■ **What the task requires**
Among the entries, which lines carry the string "VLOAD"? Copy every one.

-- Opening Marker --

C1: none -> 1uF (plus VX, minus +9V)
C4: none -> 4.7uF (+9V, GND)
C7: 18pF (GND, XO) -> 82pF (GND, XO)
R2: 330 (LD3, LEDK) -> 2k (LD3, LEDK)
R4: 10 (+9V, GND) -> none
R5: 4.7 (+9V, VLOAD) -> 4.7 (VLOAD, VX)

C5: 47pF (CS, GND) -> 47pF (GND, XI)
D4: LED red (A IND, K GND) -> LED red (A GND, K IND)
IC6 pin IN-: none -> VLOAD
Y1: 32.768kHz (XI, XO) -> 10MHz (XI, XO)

-- Closing Marker --

■ **Answer for the task**
R5: 4.7 (+9V, VLOAD) -> 4.7 (VLOAD, VX)
IC6 pin IN-: none -> VLOAD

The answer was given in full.